(Scene images with change listings)
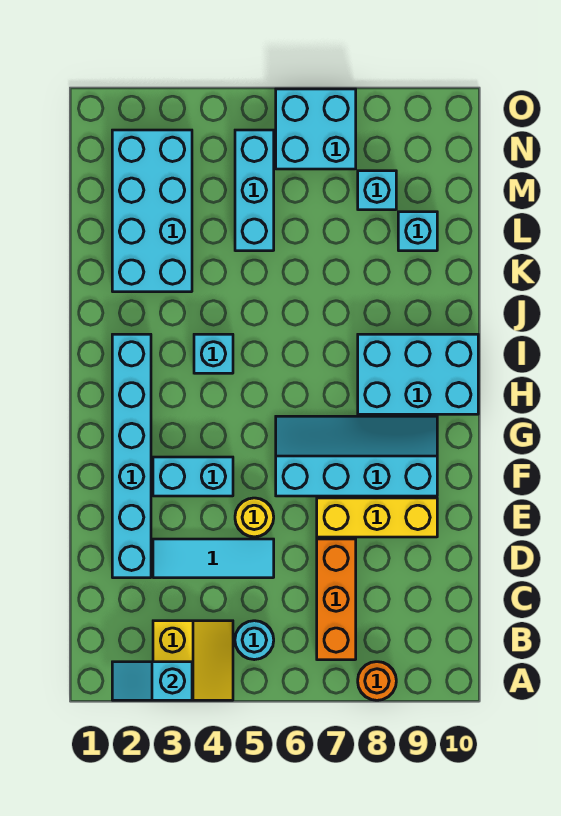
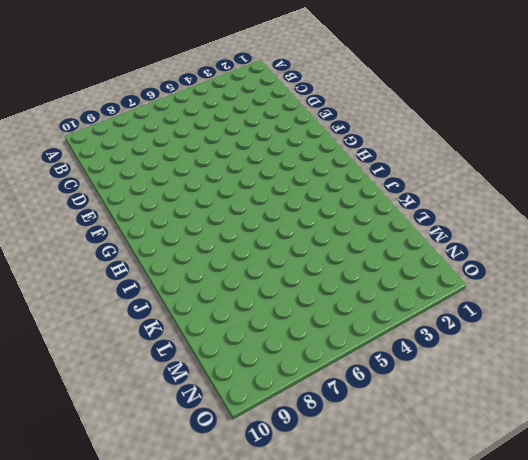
none -> yellow slope A3:B4 level 1 top 3
none -> orange round brick A8 level 1
none -> cyan round brick B5 level 1

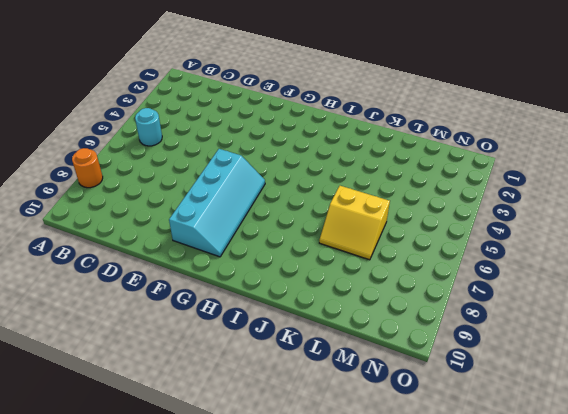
yellow slope K6:L7 level 1 top 6 -> yellow slope A3:B4 level 1 top 3
none -> orange brick B7:D7 level 1
none -> cyan brick D2:I2 level 1
none -> cyan tile D3:D5 level 1

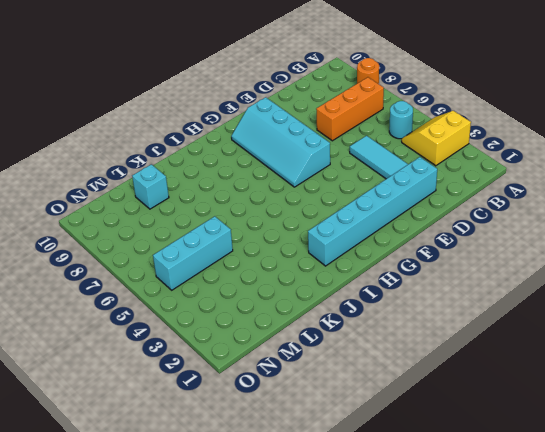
none -> yellow round brick E5 level 1
none -> yellow brick E7:E9 level 1
none -> cyan brick F3:F4 level 1

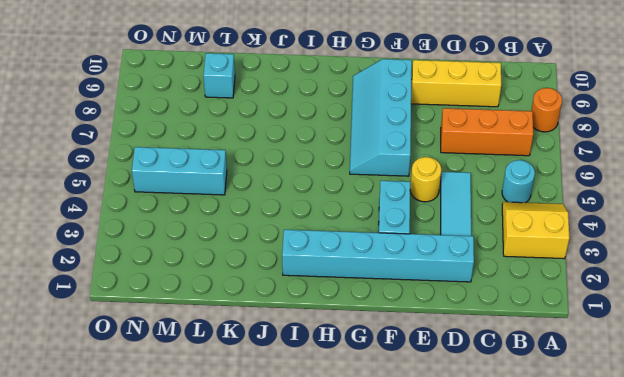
yellow brick C9:E9 level 1 -> yellow brick E7:E9 level 1
none -> cyan brick H8:I10 level 1
none -> cyan brick I4 level 1
none -> cyan brick K2:N3 level 1

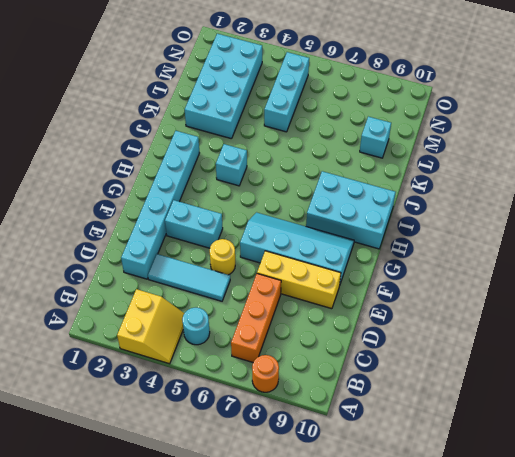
none -> cyan brick M8 level 1
none -> cyan brick N6:O7 level 1
none -> cyan slope A2:A3 level 2 top 3

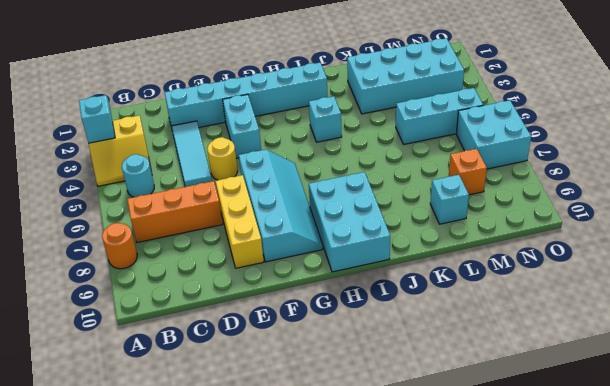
orange brick M8 level 1 -> cyan brick M8 level 1

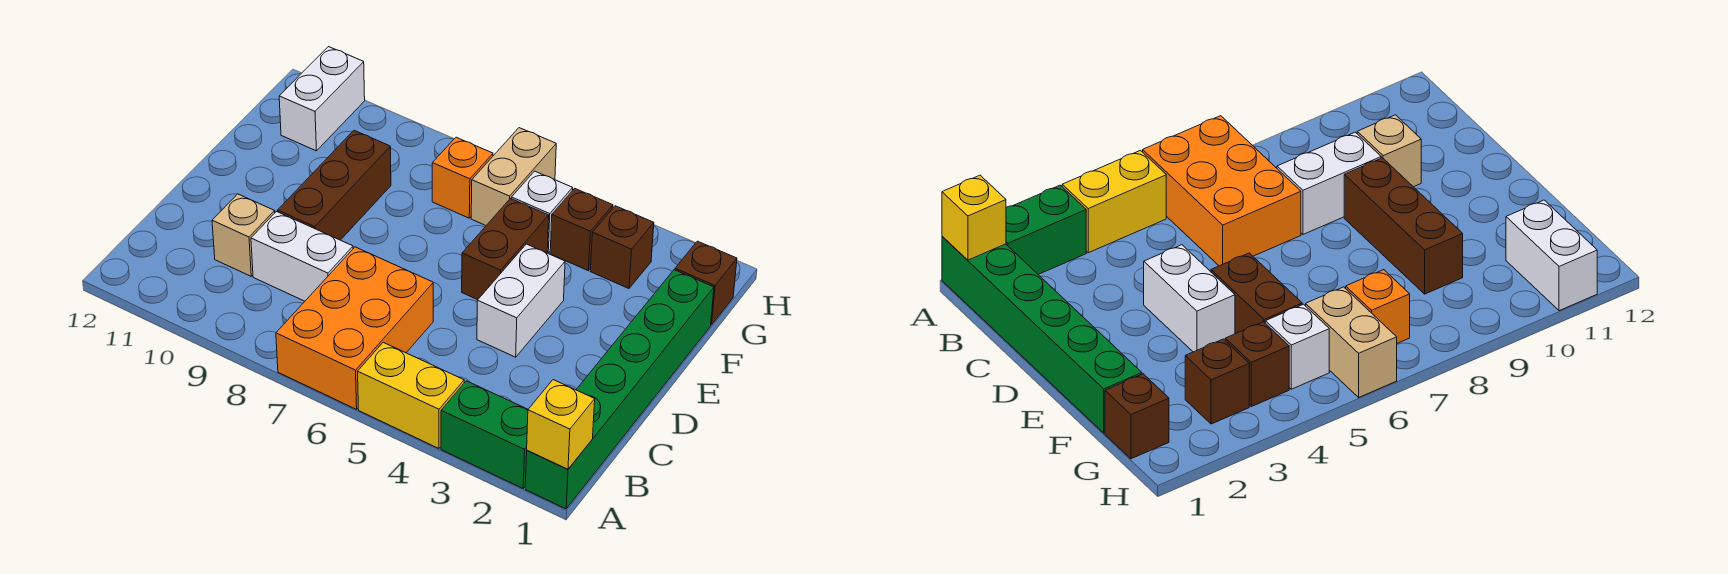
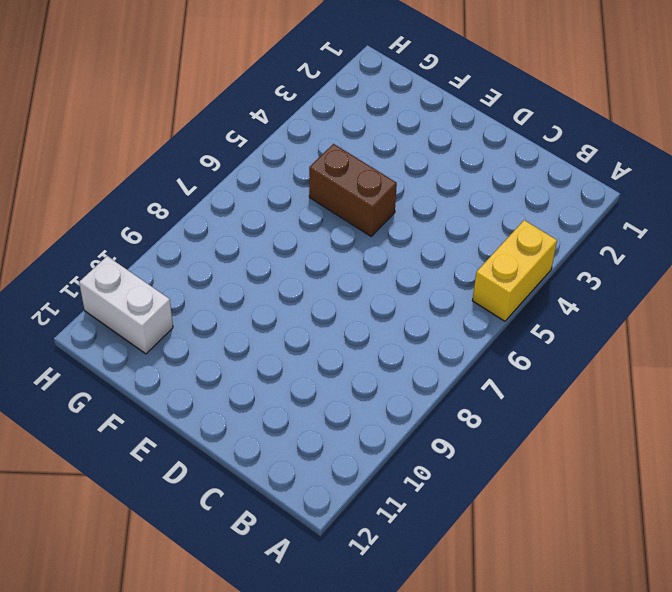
none -> green brick A1:F1 level 1
none -> green brick A2:A3 level 1
none -> orange brick A6:C7 level 1

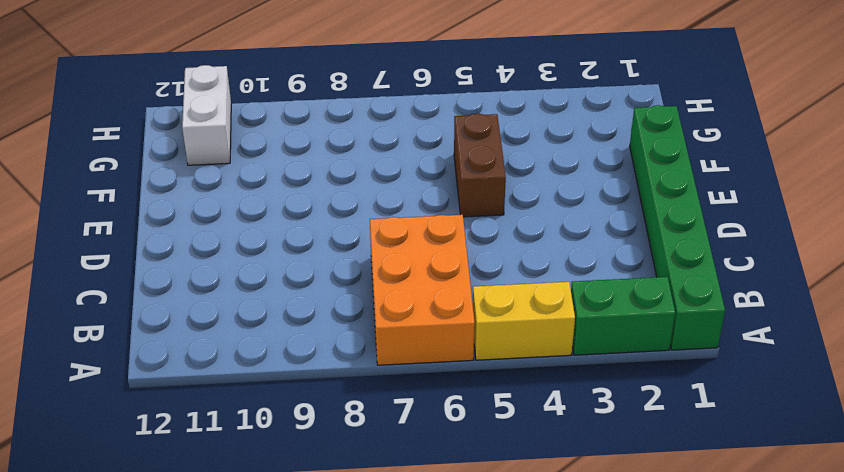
none -> white brick C8:C9 level 1
none -> tan brick C10 level 1
none -> white brick D4:E4 level 1

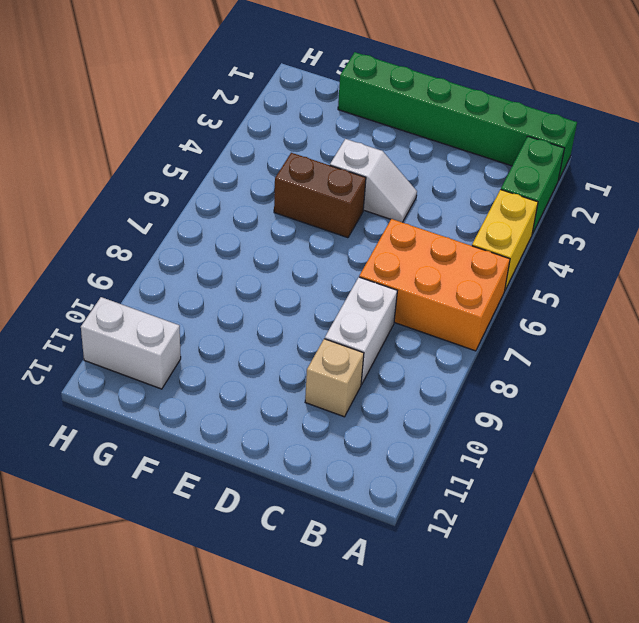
white slope D4:E4 level 1 top E -> white brick D4:E4 level 1
none -> brown brick D9:F9 level 1
none -> brown brick G1 level 1
none -> brown brick G3 level 1

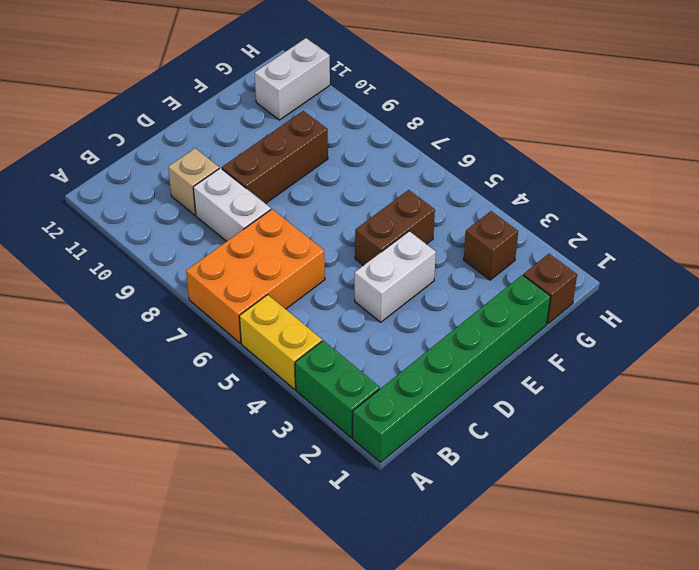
none -> brown brick G4 level 1
none -> white brick G5 level 1
none -> tan brick G6:H6 level 1

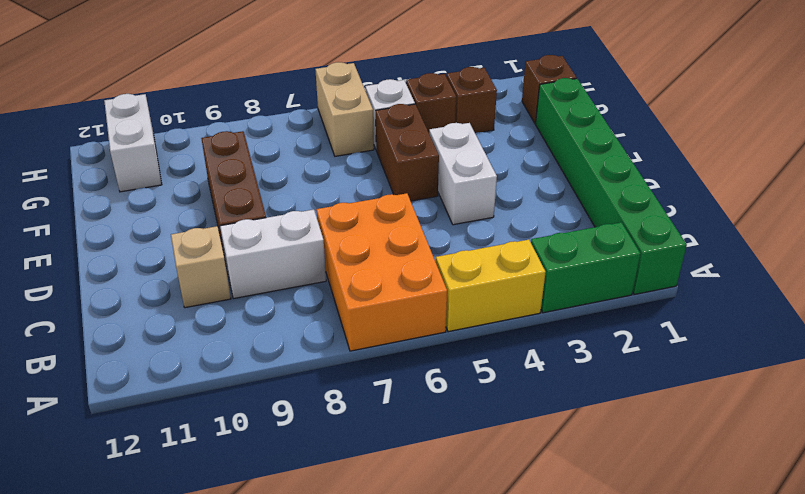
none -> orange brick G7 level 1
none -> yellow brick A1 level 2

• Description of the task: Please return all lines from the records that hold the word "white".

• Written response:
none -> white brick C8:C9 level 1
none -> white brick D4:E4 level 1
white slope D4:E4 level 1 top E -> white brick D4:E4 level 1
none -> white brick G5 level 1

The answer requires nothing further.